Problem statement
Over all lines in the data below, count those holding "SOIL" and give only the result.

Collected data
——

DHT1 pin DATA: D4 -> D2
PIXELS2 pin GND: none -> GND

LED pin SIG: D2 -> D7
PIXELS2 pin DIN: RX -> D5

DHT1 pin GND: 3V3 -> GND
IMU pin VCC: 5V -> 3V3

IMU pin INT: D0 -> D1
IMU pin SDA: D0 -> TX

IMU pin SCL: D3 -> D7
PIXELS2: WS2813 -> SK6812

——

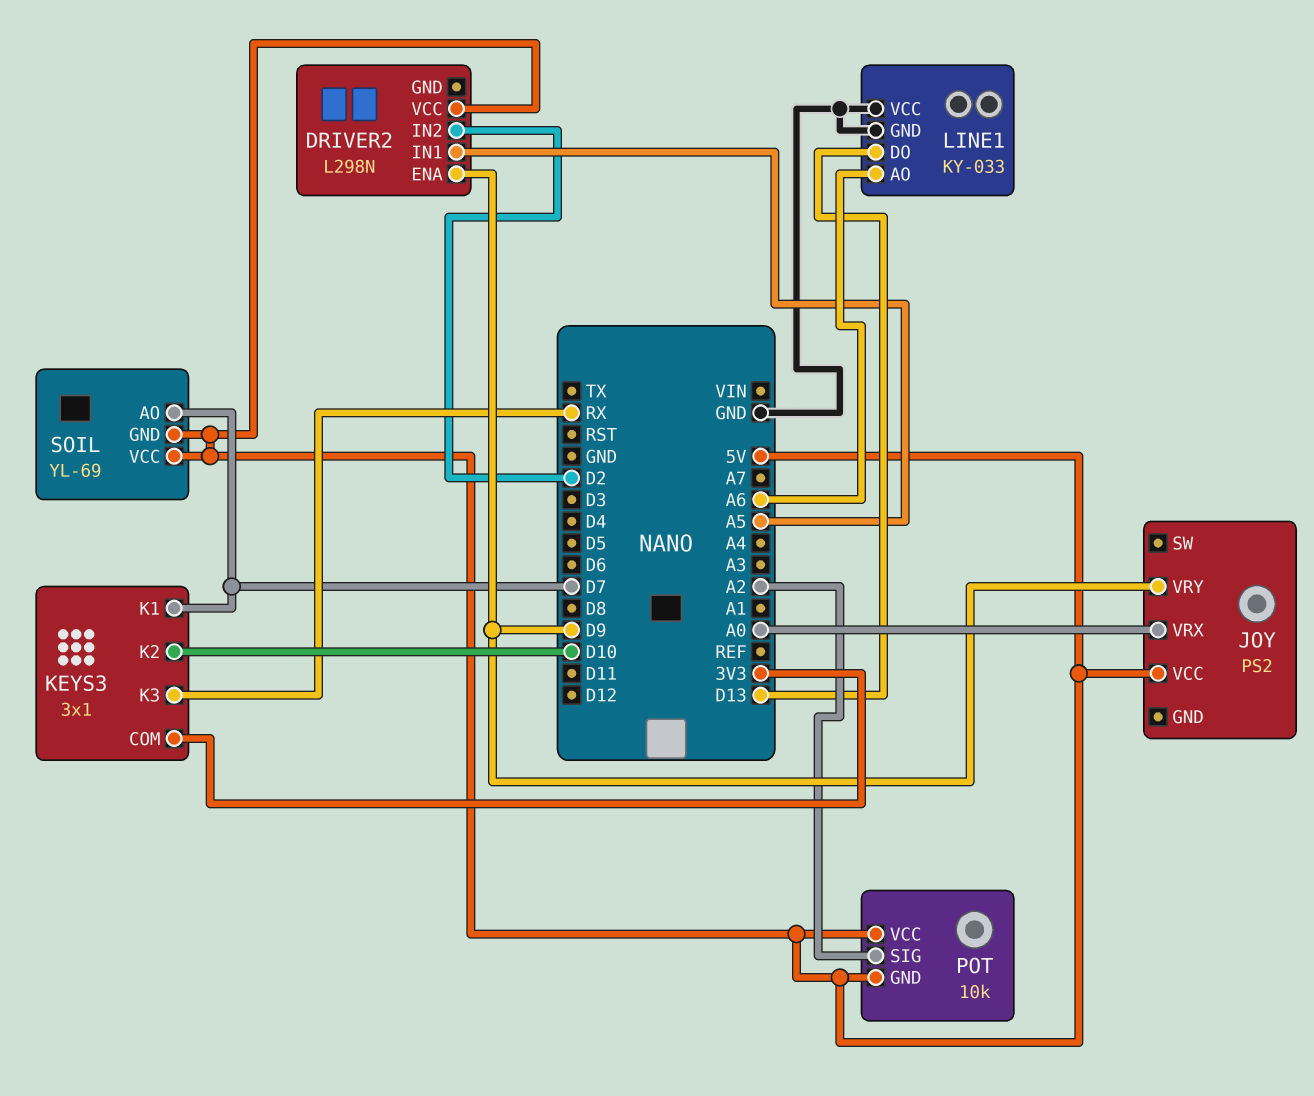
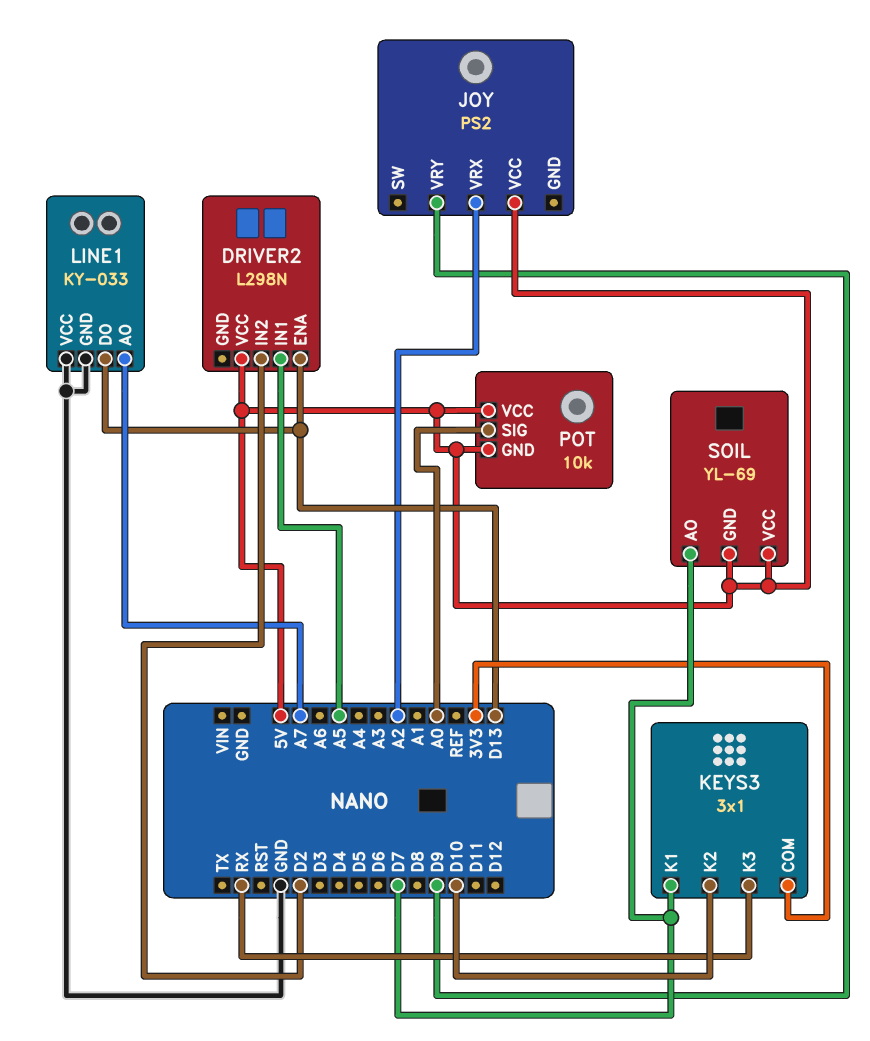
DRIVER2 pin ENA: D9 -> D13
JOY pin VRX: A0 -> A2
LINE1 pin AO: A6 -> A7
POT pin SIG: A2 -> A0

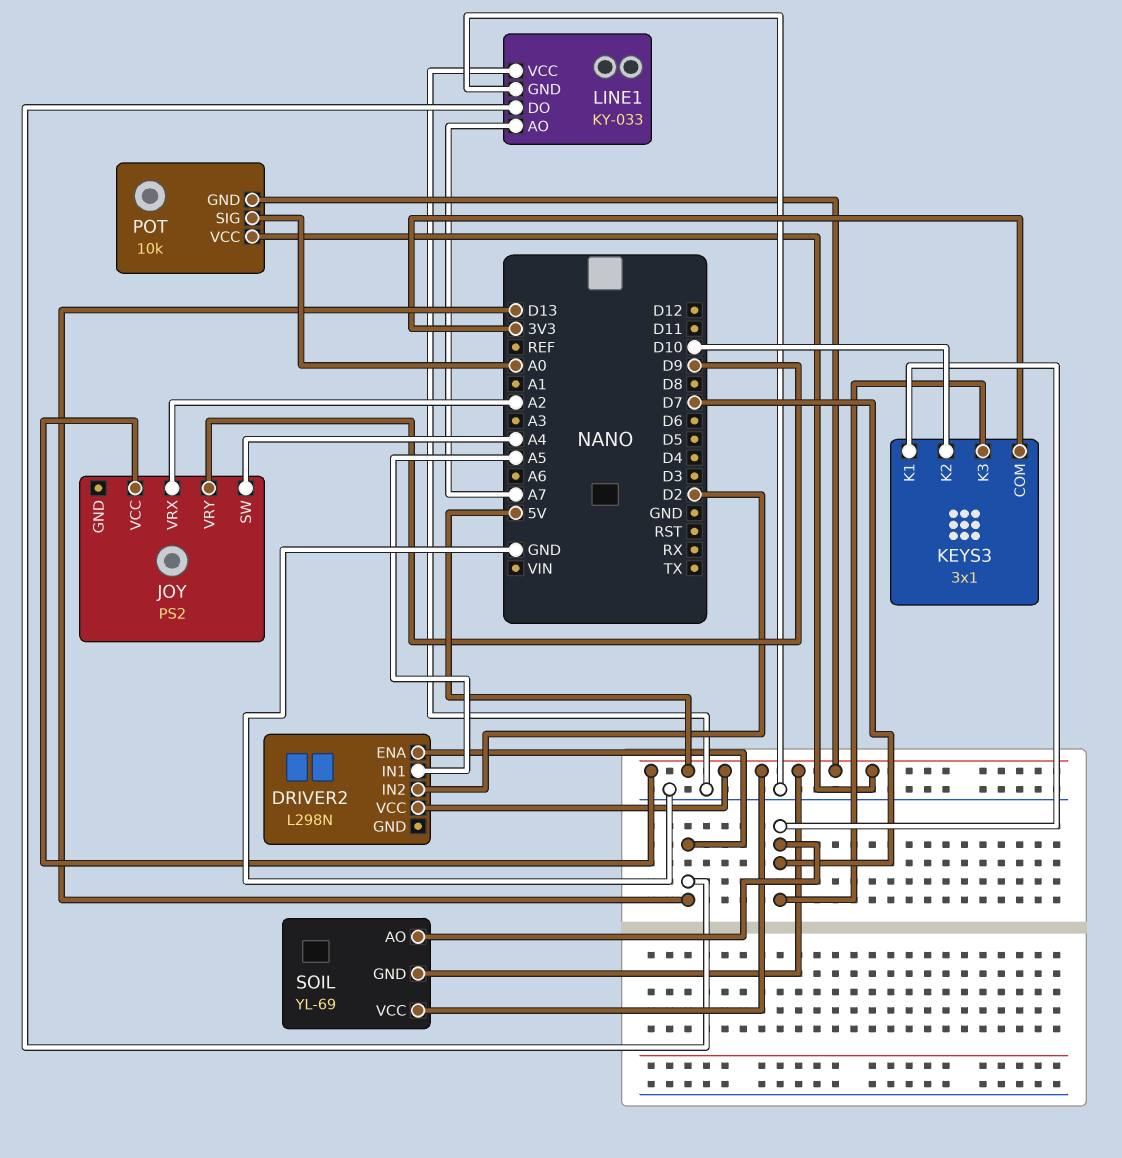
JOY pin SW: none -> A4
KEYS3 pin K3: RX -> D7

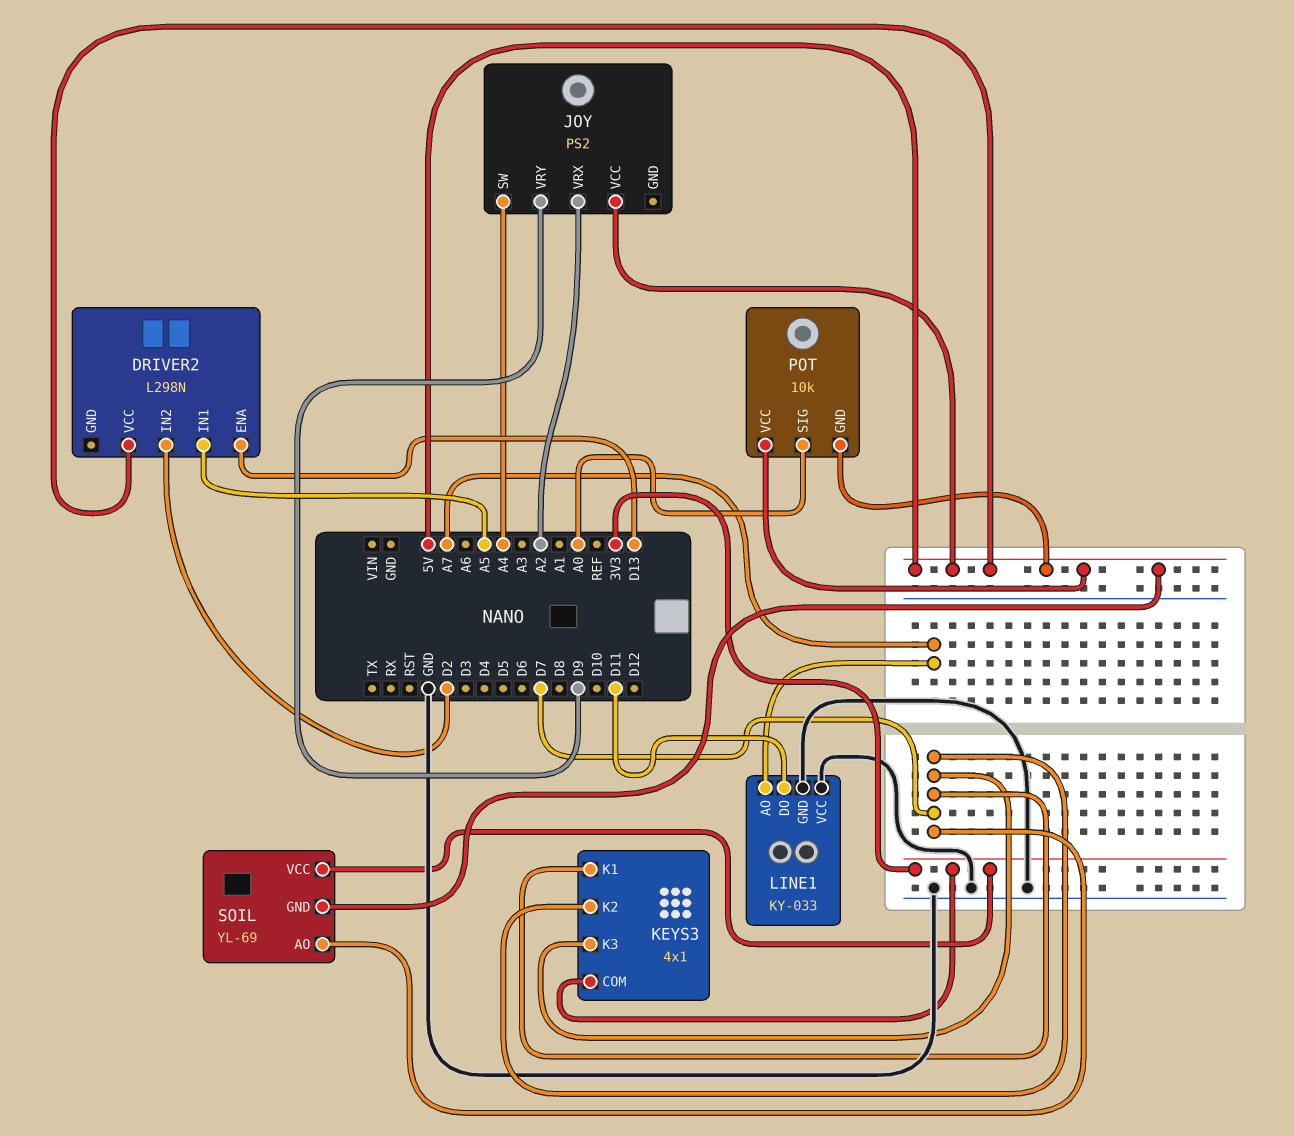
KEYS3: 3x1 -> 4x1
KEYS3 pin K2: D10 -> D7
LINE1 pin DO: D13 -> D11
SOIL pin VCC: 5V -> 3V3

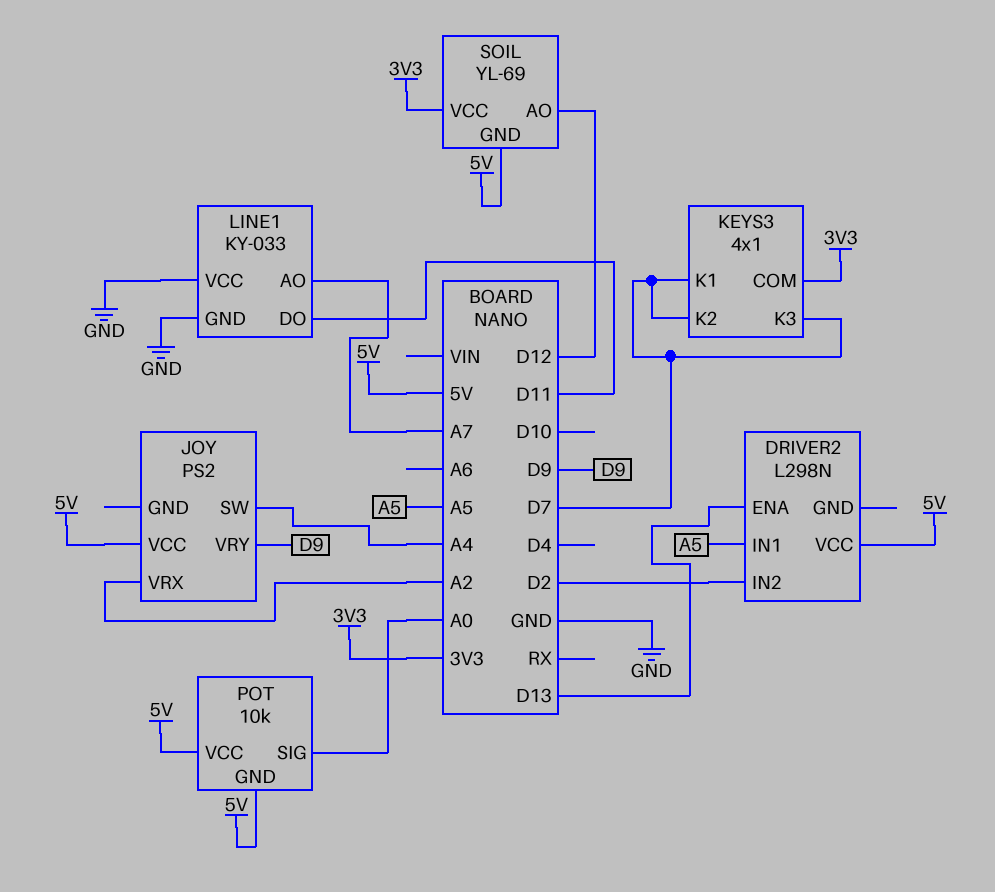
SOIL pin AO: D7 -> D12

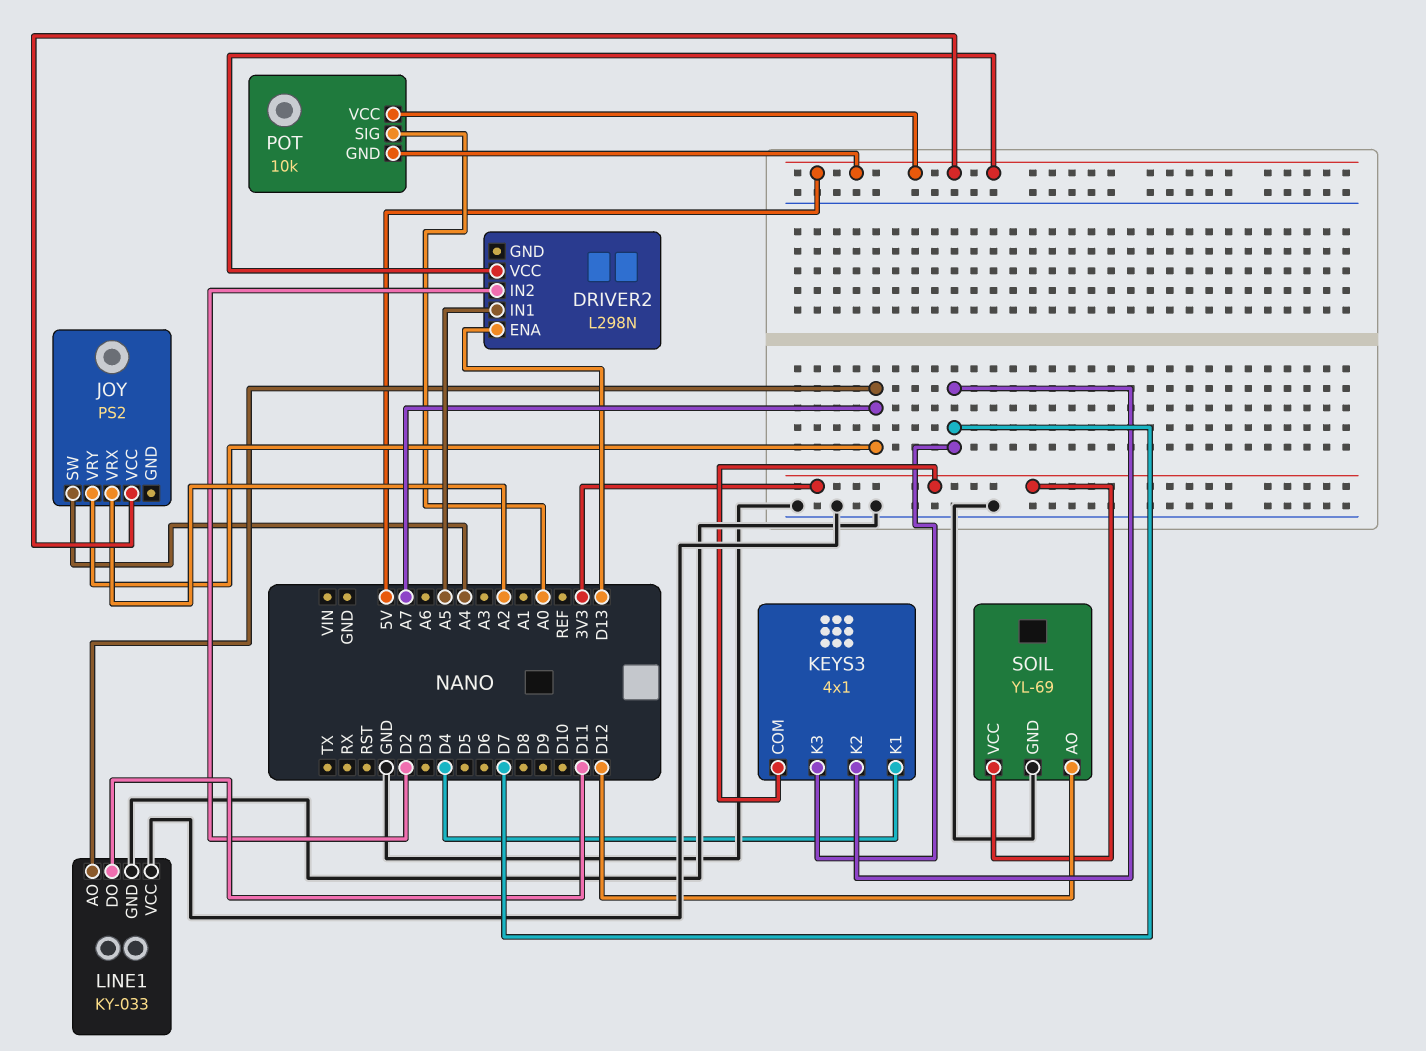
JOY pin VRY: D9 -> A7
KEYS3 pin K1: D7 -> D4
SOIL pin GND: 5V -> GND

——

Answer to this exercise
3